Output all entries exactly as they appear and skip the pictures.

Stored items from a collection
'''
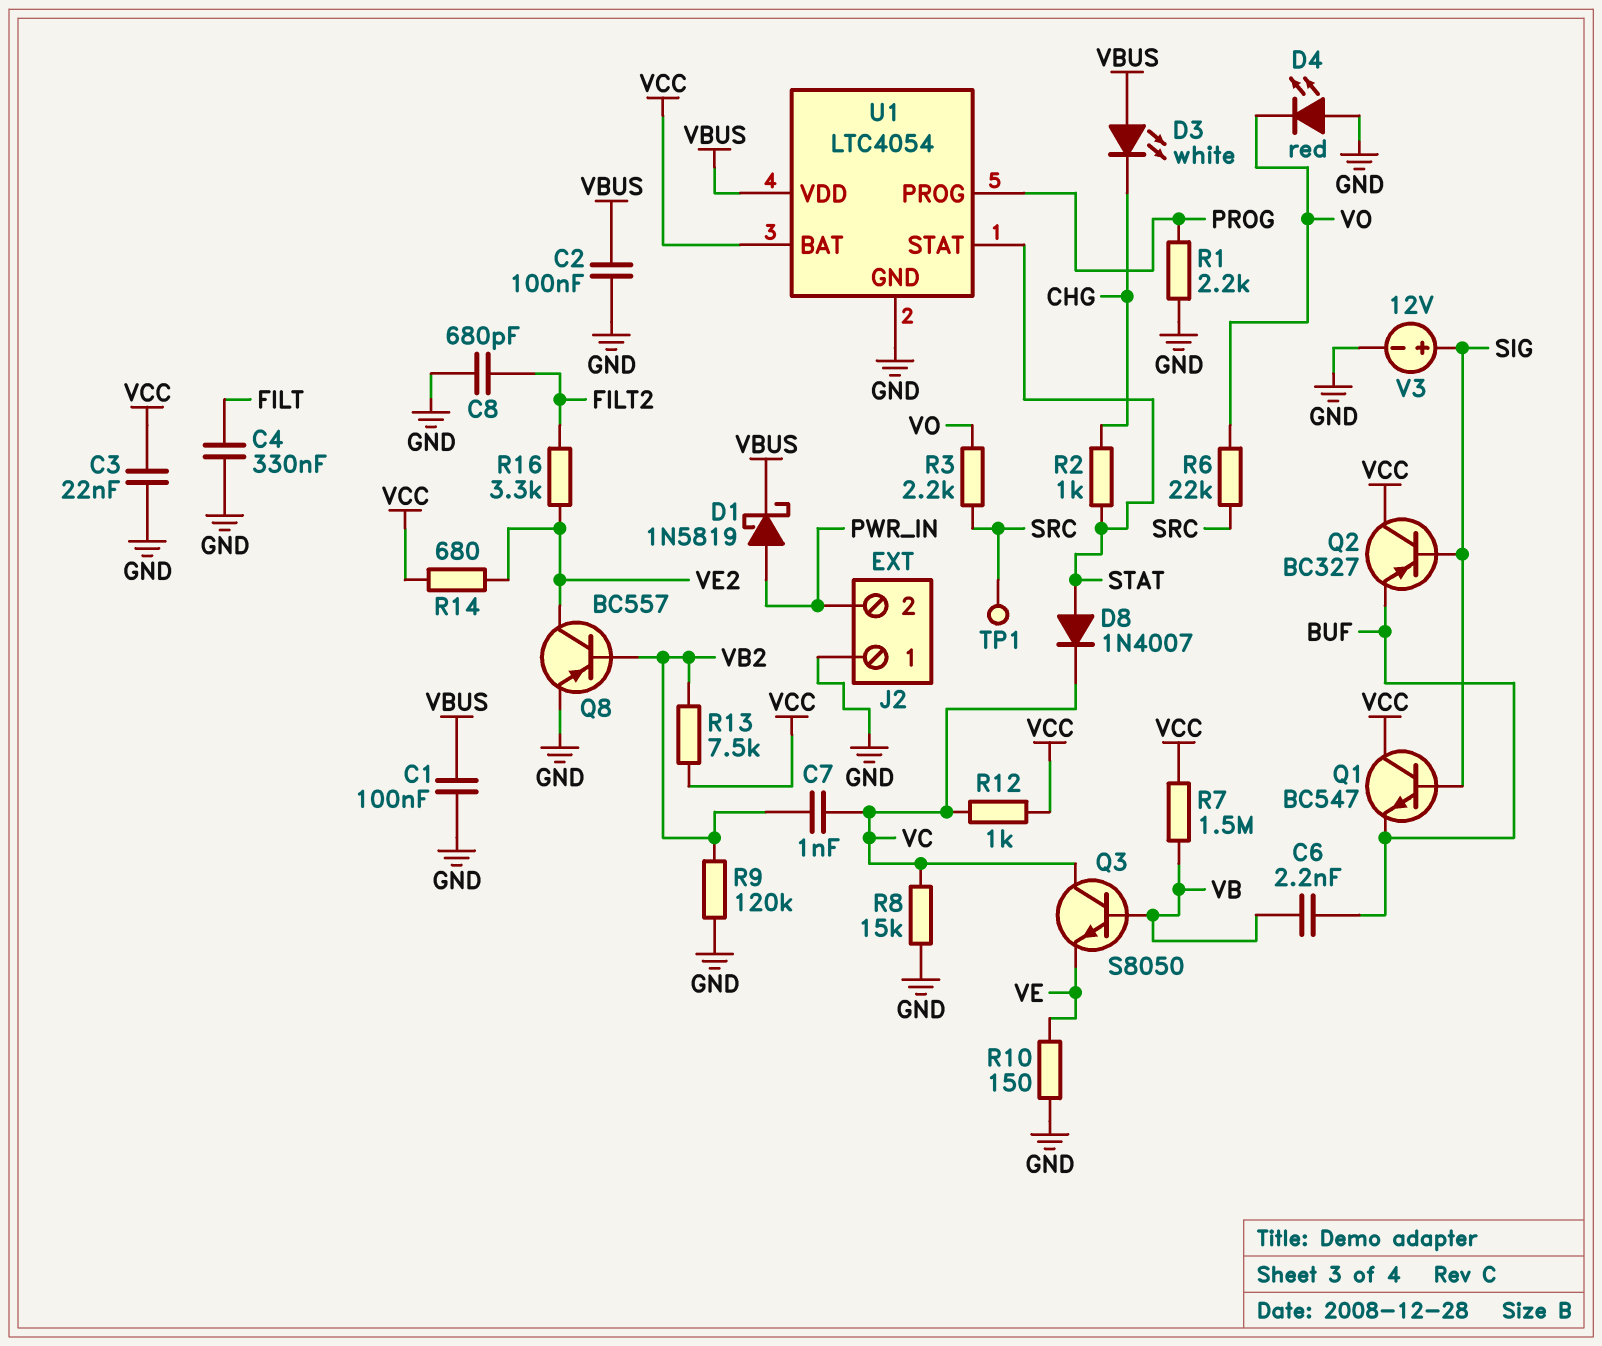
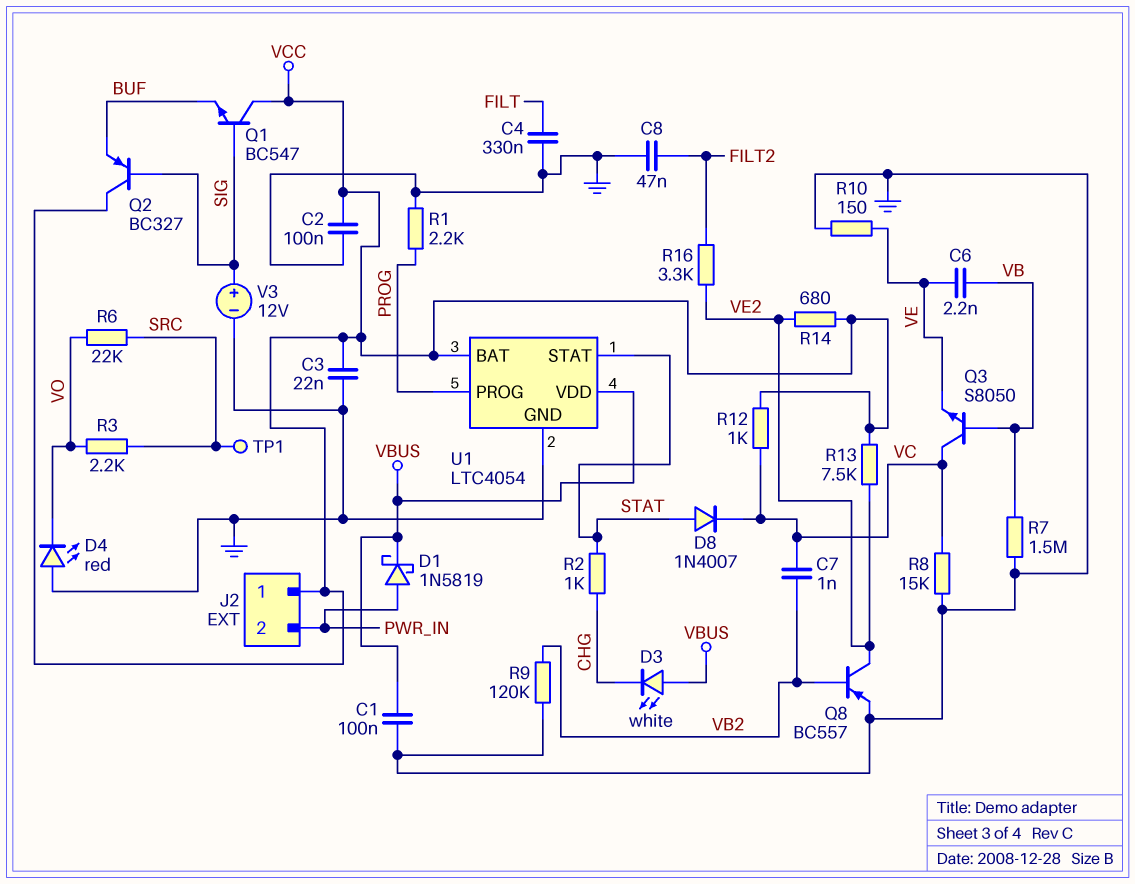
C2: 100nF (GND, VBUS) -> 100nF (GND, VCC)
C6: 2.2nF (BUF, VB) -> 2.2nF (VB, VE)
C8: 680pF (FILT2, GND) -> 47nF (FILT2, GND)
J2 pin 1: GND -> VCC
R7: 1.5M (VB, VCC) -> 1.5M (GND, VB)
R13: 7.5k (VB2, VCC) -> 7.5k (VCC, VE2)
'''
[Task answer]:
C2: 100nF (GND, VBUS) -> 100nF (GND, VCC)
C6: 2.2nF (BUF, VB) -> 2.2nF (VB, VE)
C8: 680pF (FILT2, GND) -> 47nF (FILT2, GND)
J2 pin 1: GND -> VCC
R7: 1.5M (VB, VCC) -> 1.5M (GND, VB)
R13: 7.5k (VB2, VCC) -> 7.5k (VCC, VE2)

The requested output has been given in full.